### WORK REQUIRED:
Return only this: the line with "recoloured,sandglass (bright yellow),<551" and all the lines that follow it below, through the final one, exactly as they are.

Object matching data
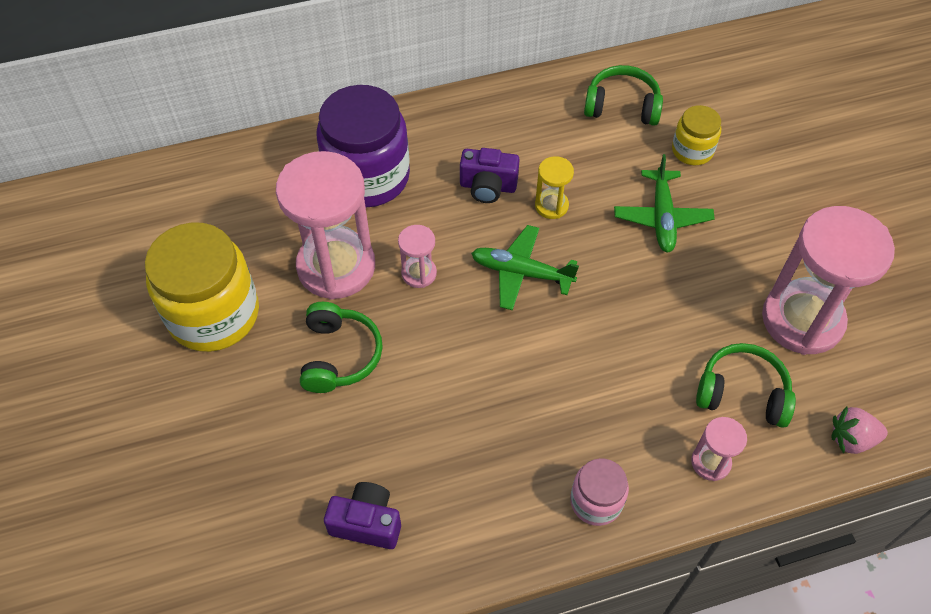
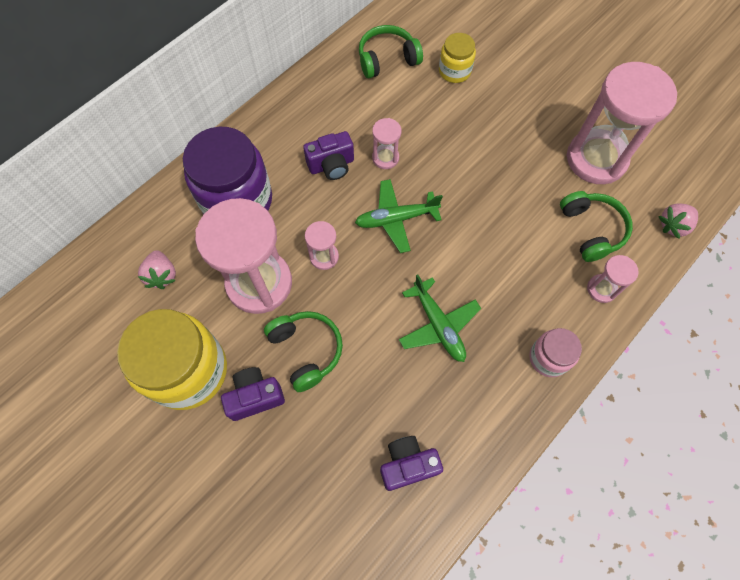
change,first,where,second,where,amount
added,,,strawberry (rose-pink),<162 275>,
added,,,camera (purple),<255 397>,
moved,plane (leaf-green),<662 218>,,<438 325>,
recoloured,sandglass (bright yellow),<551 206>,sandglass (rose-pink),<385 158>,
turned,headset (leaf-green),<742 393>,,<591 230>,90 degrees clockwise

### TASK ANSWER:
recoloured,sandglass (bright yellow),<551 206>,sandglass (rose-pink),<385 158>,
turned,headset (leaf-green),<742 393>,,<591 230>,90 degrees clockwise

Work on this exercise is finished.